**Task prompt:** In the listing below, find the line containing "black box: 2 -> 0" and the line containing "white cake: 1 -> 3". Repeat exactly those two lines and every line between them, nothing more.

**Given information:**
*** Block opens ***

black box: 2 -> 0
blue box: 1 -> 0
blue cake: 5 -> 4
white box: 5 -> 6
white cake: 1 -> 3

*** Block closes ***
*** Block opens ***

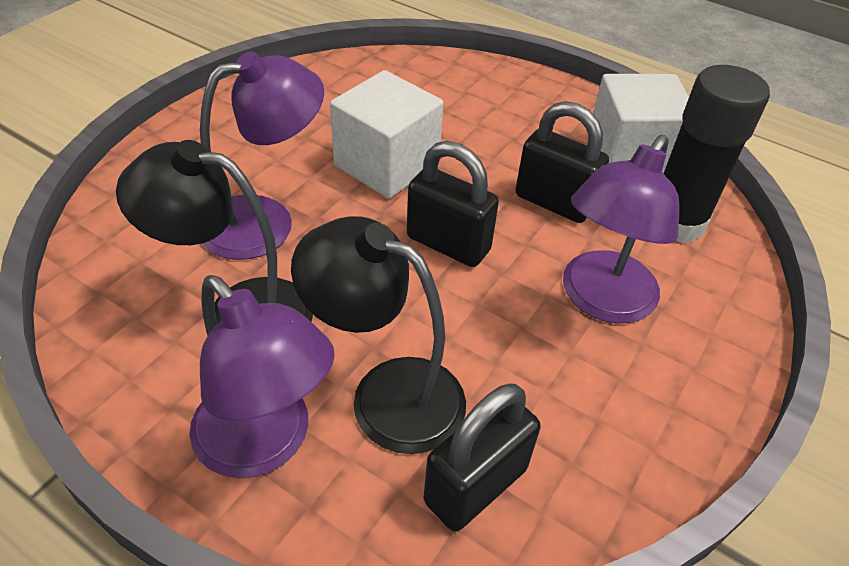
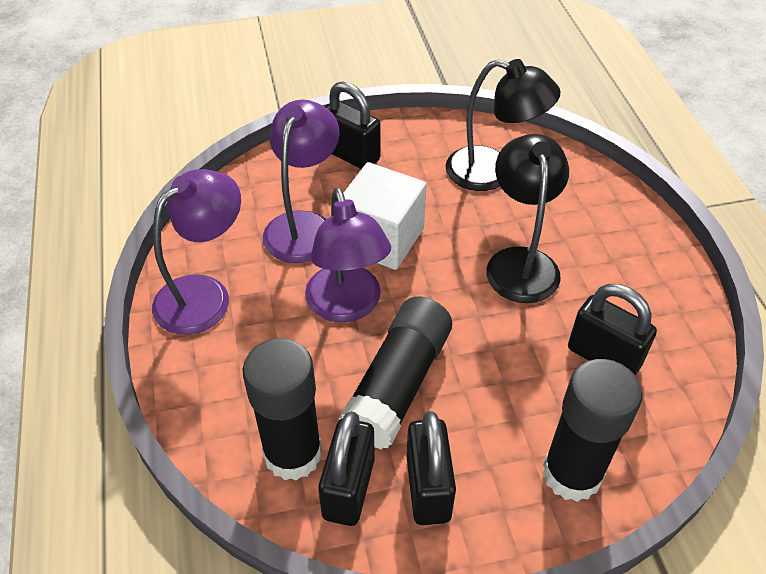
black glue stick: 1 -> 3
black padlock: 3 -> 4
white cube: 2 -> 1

*** Block closes ***
*** Block opens ***

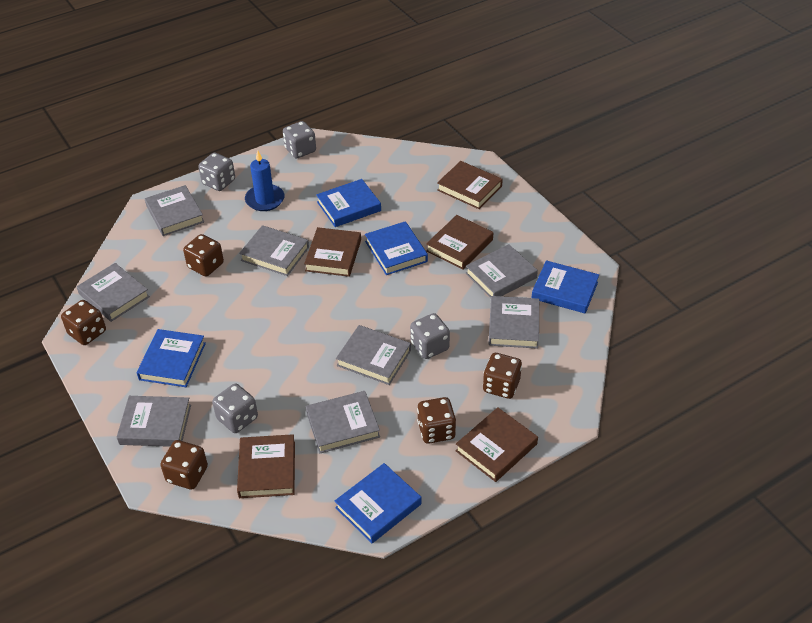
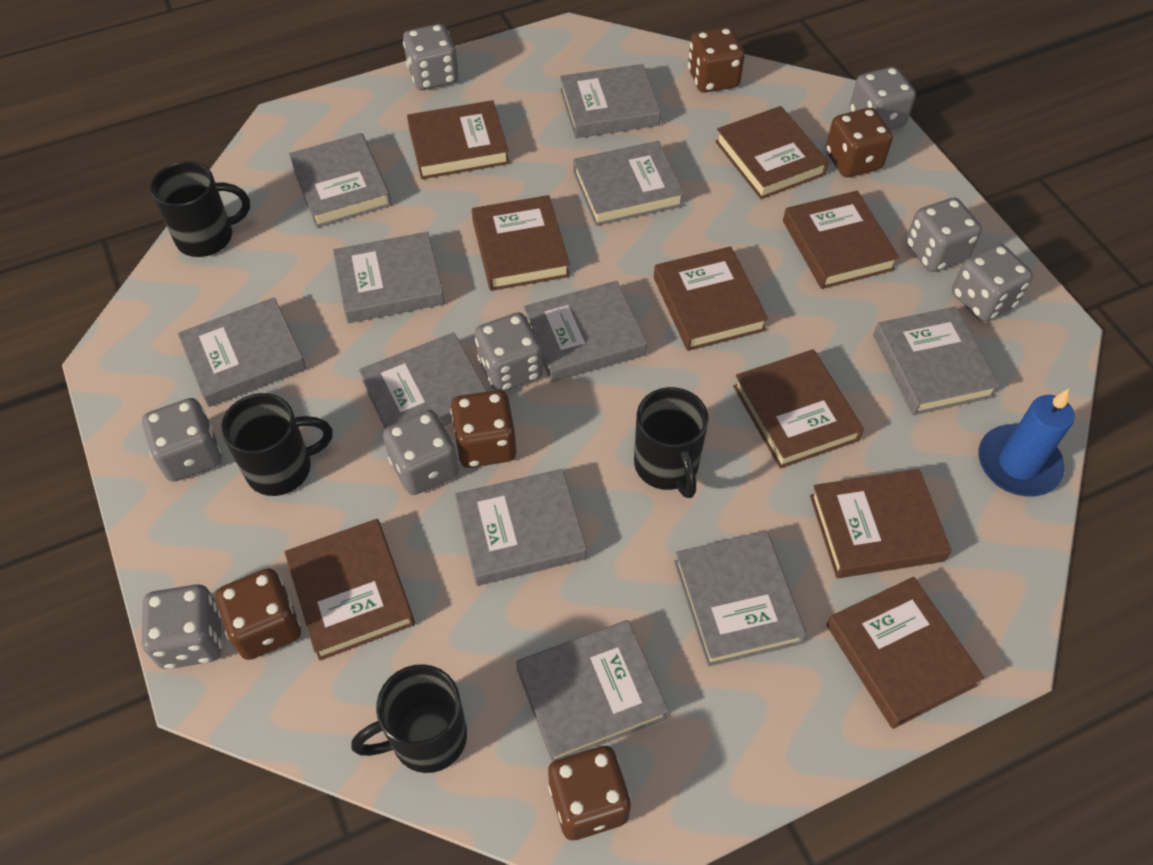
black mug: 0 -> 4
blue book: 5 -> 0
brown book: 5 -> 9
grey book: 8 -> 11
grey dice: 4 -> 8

*** Block closes ***

**Written response:**
black box: 2 -> 0
blue box: 1 -> 0
blue cake: 5 -> 4
white box: 5 -> 6
white cake: 1 -> 3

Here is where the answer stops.